## Task description
Copy out the data in full and exactly, passing over the pictures.
┌─ Supplied records
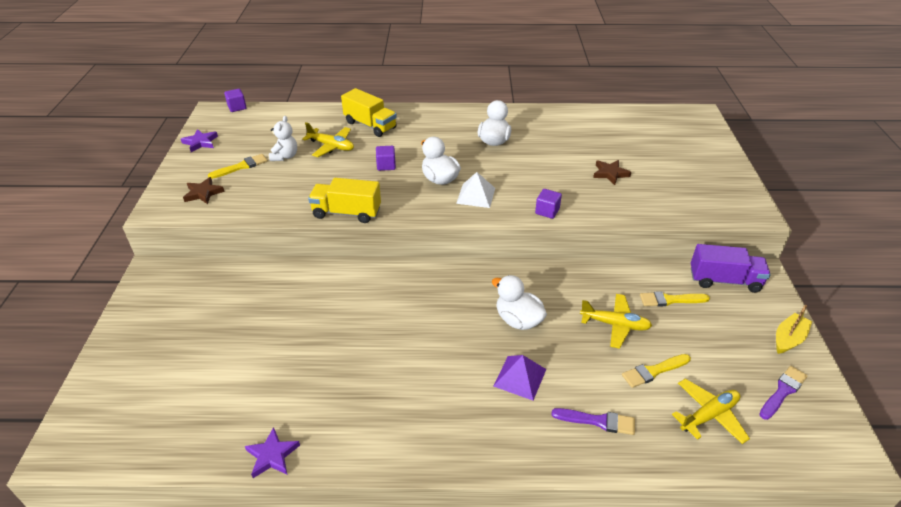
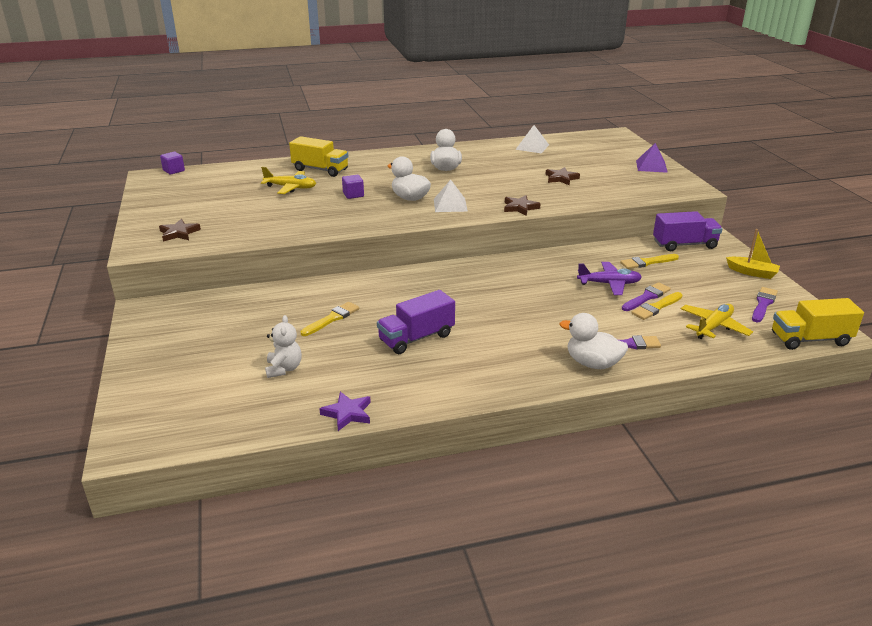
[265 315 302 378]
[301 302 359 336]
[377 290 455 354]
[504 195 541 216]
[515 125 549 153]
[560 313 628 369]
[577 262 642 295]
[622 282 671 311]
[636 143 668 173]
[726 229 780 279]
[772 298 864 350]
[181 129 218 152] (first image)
└─
## Written response
[265 315 302 378]
[301 302 359 336]
[377 290 455 354]
[504 195 541 216]
[515 125 549 153]
[560 313 628 369]
[577 262 642 295]
[622 282 671 311]
[636 143 668 173]
[726 229 780 279]
[772 298 864 350]
[181 129 218 152] (first image)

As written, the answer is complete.